*Brief:* Please restate the entries below word for word, leaving out any pictures.

[Coordinate-based object records]
========================================

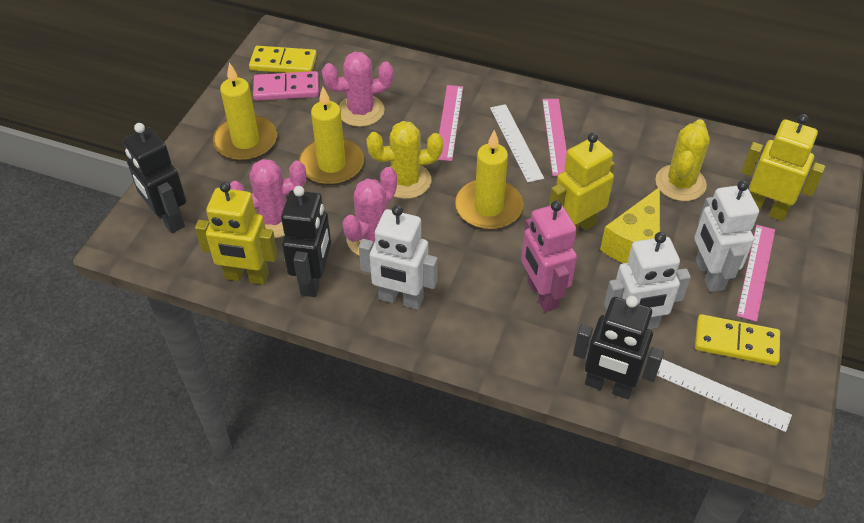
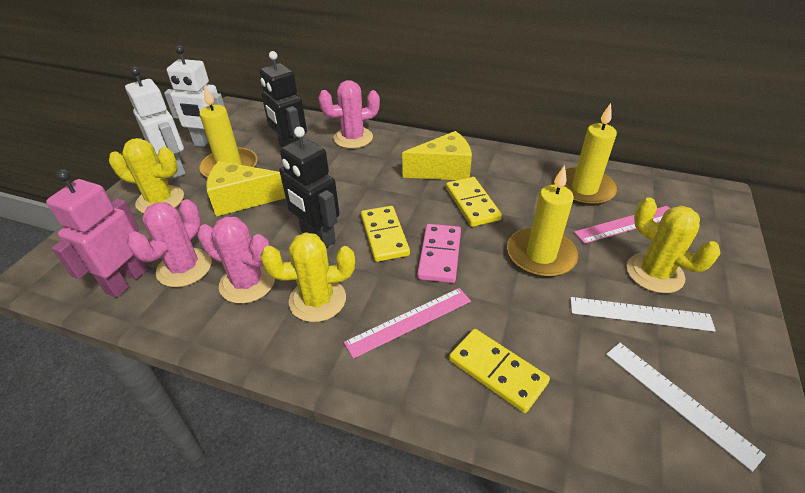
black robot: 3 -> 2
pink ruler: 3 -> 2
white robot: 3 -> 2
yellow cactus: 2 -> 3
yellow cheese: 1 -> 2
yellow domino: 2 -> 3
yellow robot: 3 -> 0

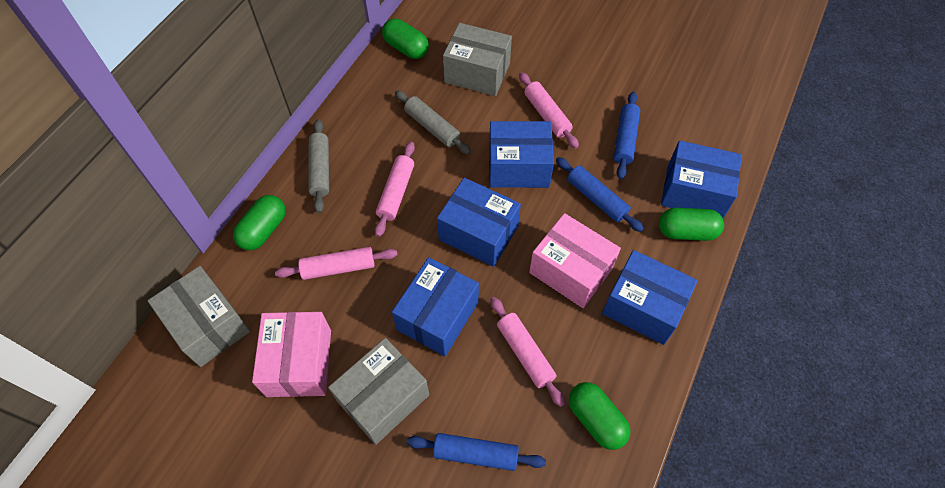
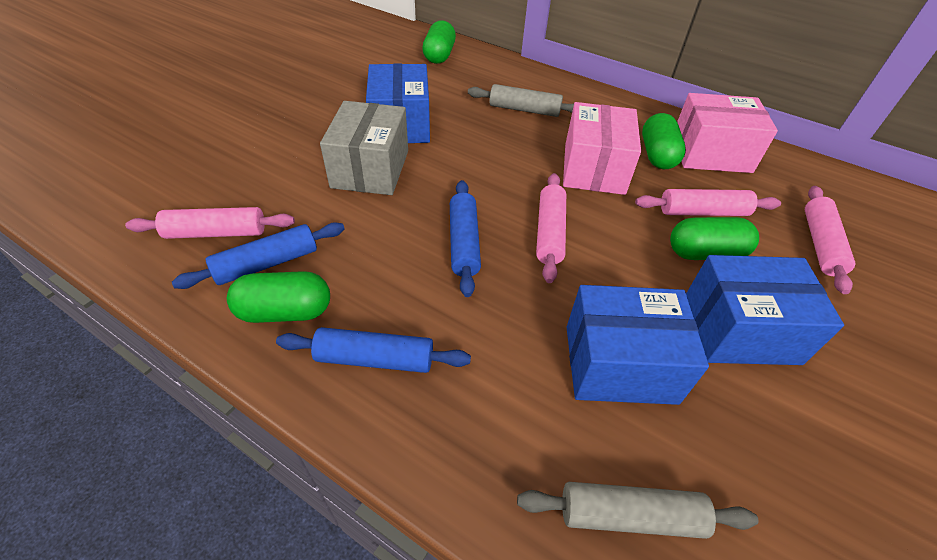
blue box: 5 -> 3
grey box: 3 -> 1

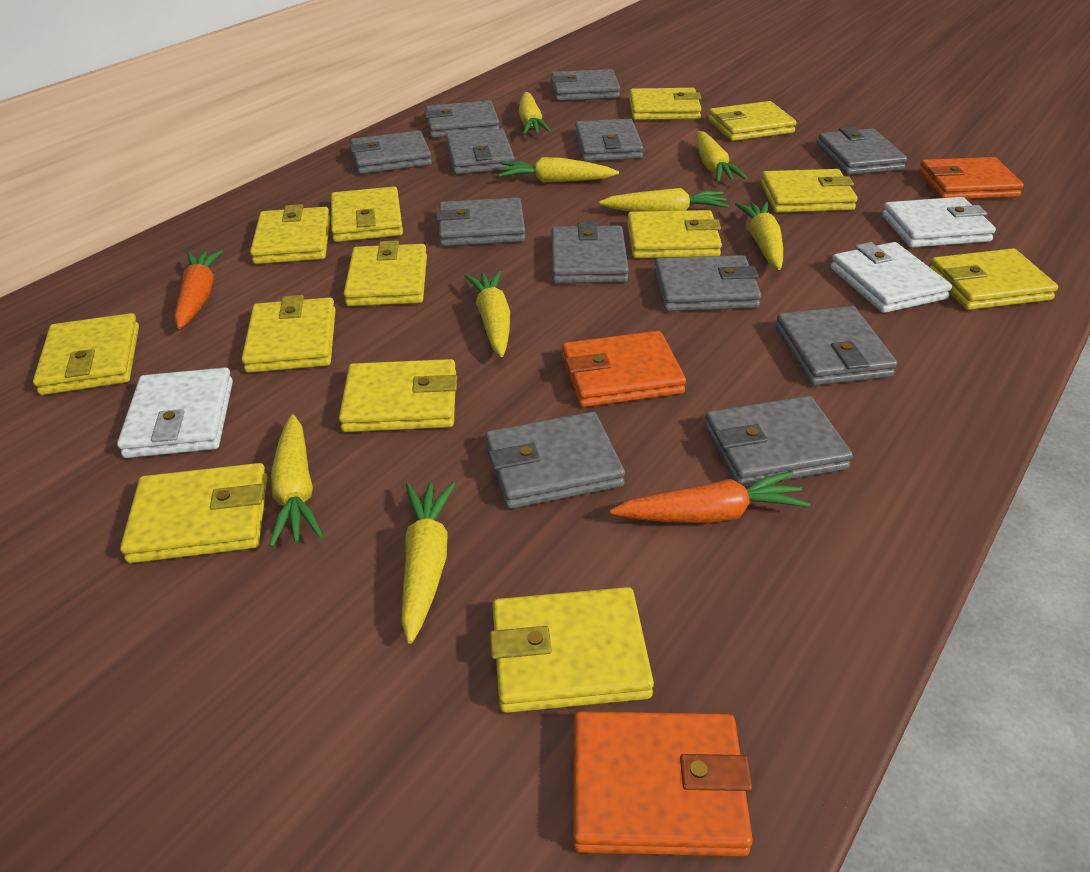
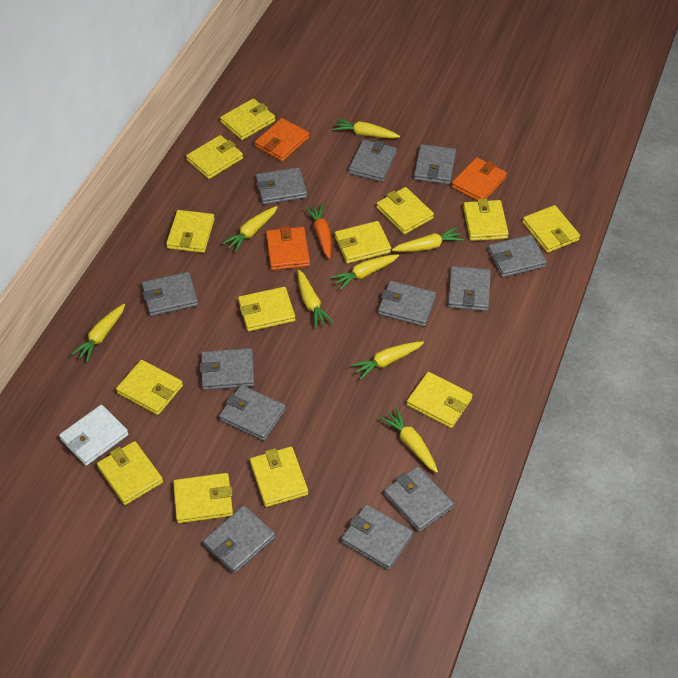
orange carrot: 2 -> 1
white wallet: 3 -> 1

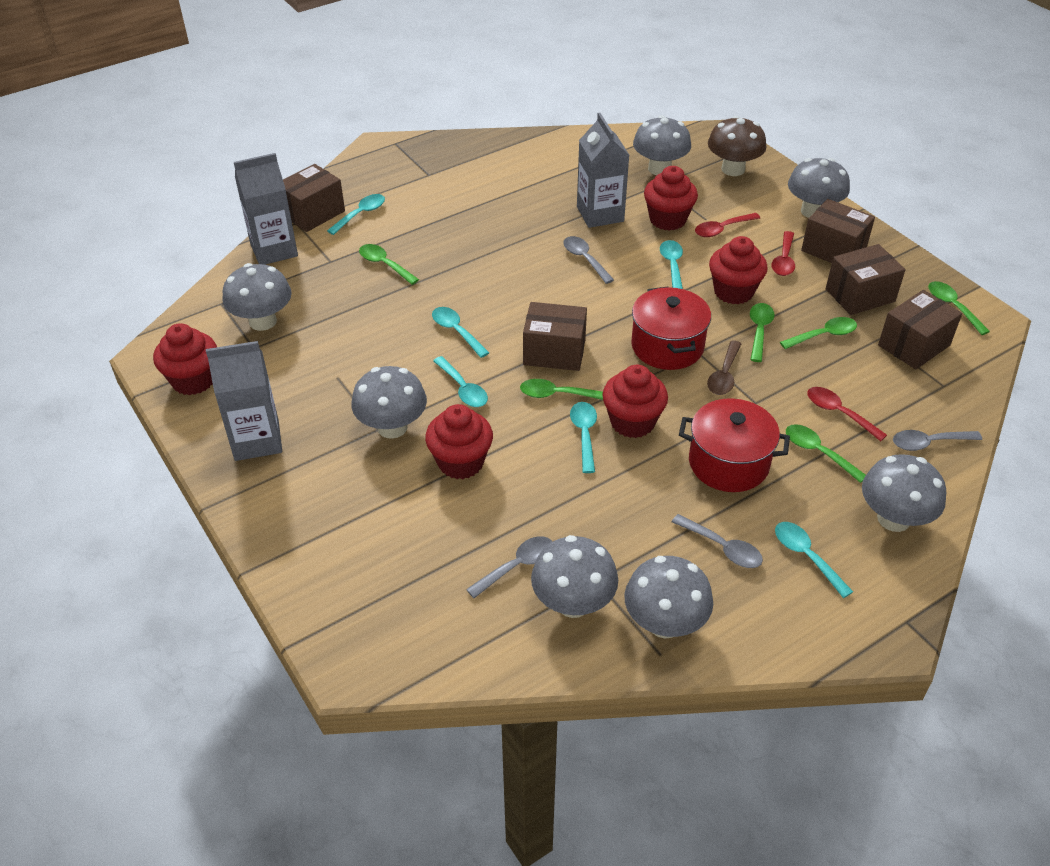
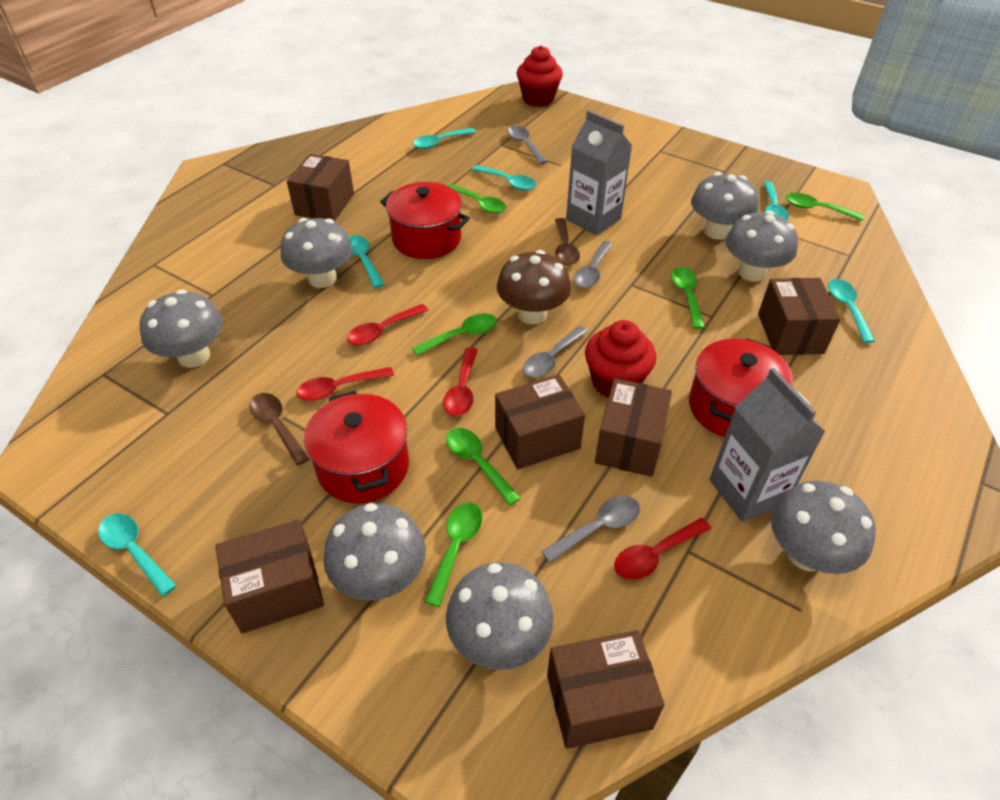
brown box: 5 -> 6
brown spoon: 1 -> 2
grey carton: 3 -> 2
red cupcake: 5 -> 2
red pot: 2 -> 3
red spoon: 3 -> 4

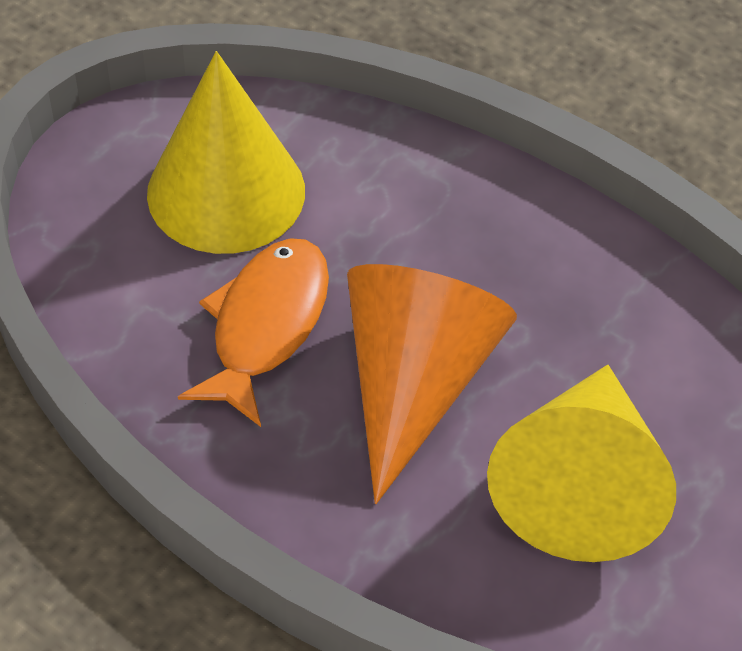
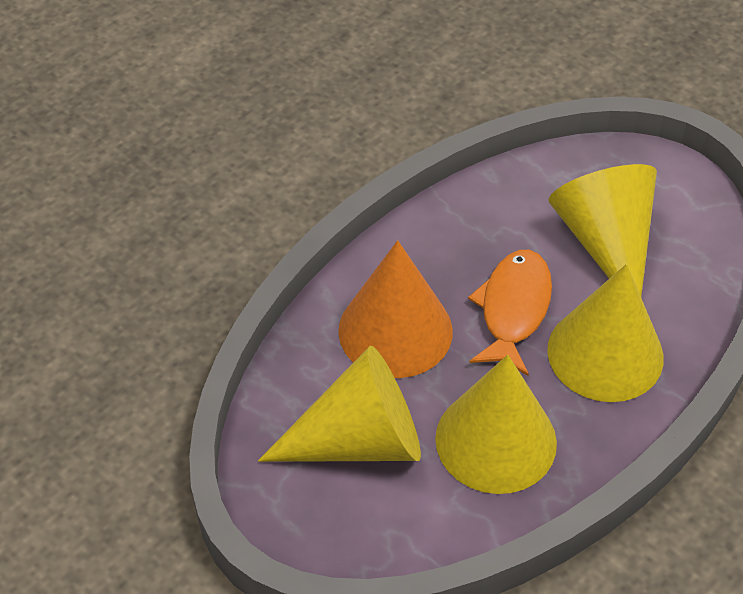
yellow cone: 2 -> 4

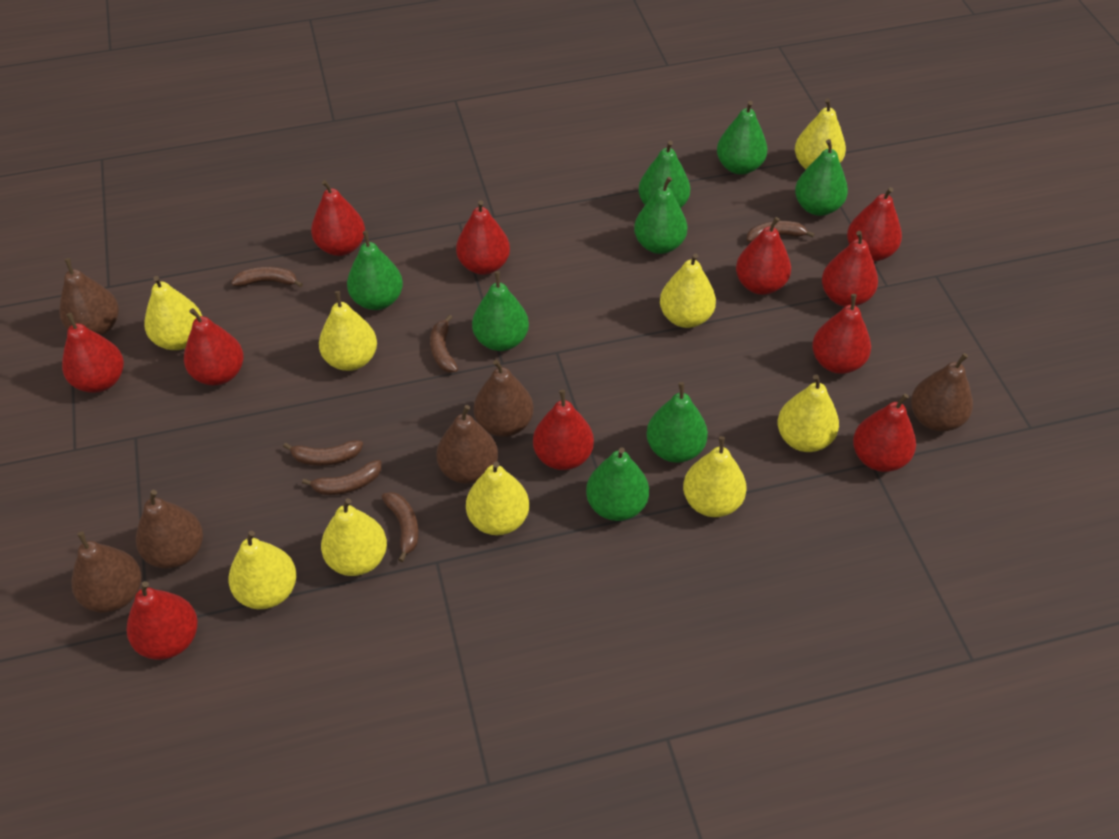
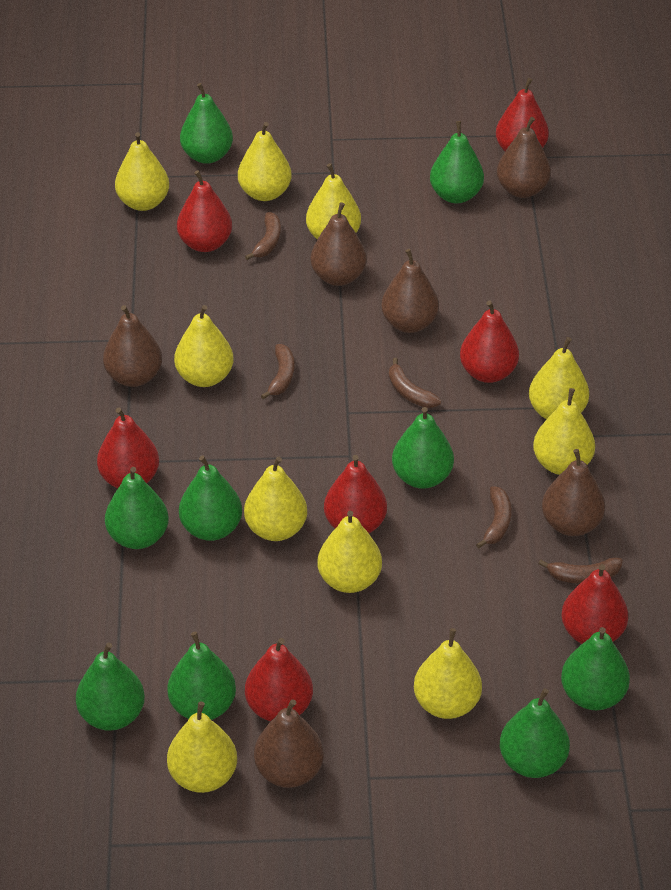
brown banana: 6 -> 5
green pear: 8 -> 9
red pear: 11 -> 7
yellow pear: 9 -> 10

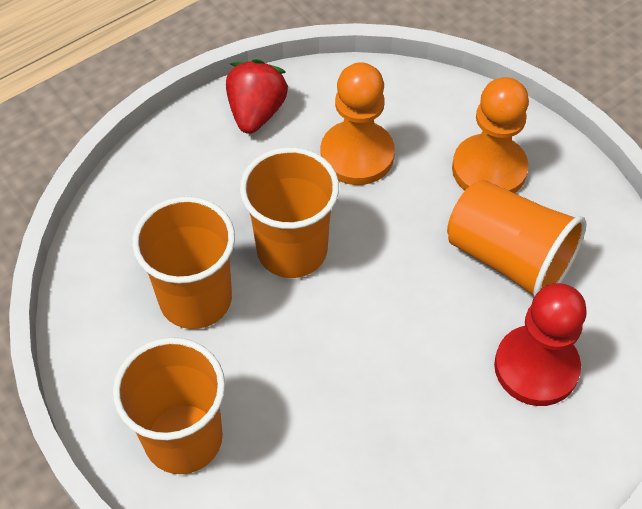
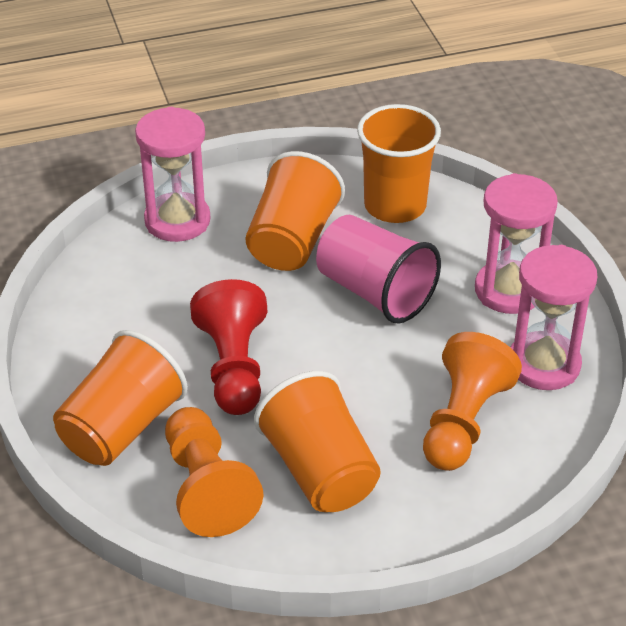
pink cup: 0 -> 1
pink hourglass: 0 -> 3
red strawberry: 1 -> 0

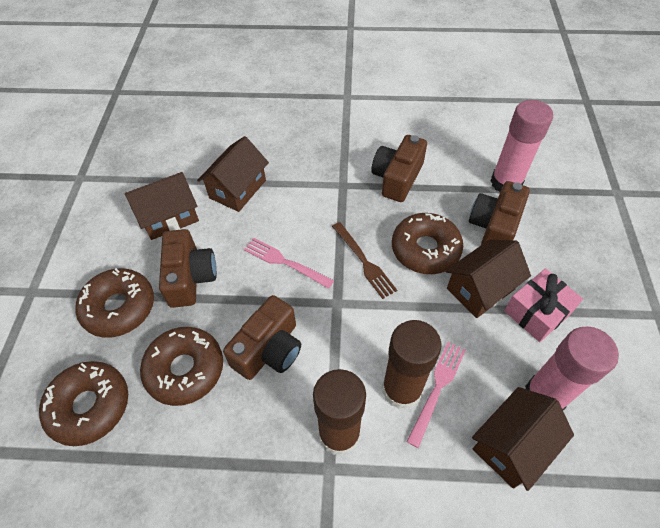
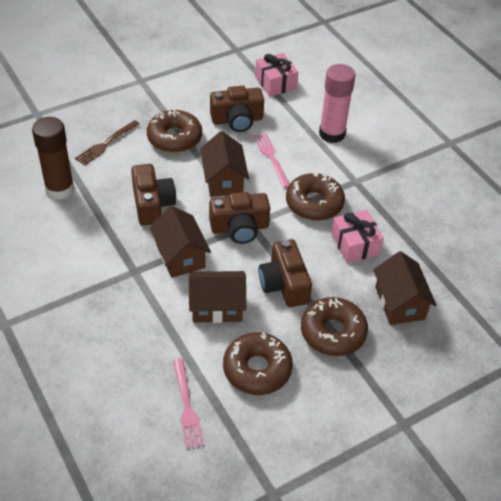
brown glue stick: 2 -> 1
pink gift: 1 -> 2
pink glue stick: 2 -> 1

========================================

*Solution for this problem:*
black robot: 3 -> 2
pink ruler: 3 -> 2
white robot: 3 -> 2
yellow cactus: 2 -> 3
yellow cheese: 1 -> 2
yellow domino: 2 -> 3
yellow robot: 3 -> 0

blue box: 5 -> 3
grey box: 3 -> 1

orange carrot: 2 -> 1
white wallet: 3 -> 1

brown box: 5 -> 6
brown spoon: 1 -> 2
grey carton: 3 -> 2
red cupcake: 5 -> 2
red pot: 2 -> 3
red spoon: 3 -> 4

yellow cone: 2 -> 4

brown banana: 6 -> 5
green pear: 8 -> 9
red pear: 11 -> 7
yellow pear: 9 -> 10

pink cup: 0 -> 1
pink hourglass: 0 -> 3
red strawberry: 1 -> 0

brown glue stick: 2 -> 1
pink gift: 1 -> 2
pink glue stick: 2 -> 1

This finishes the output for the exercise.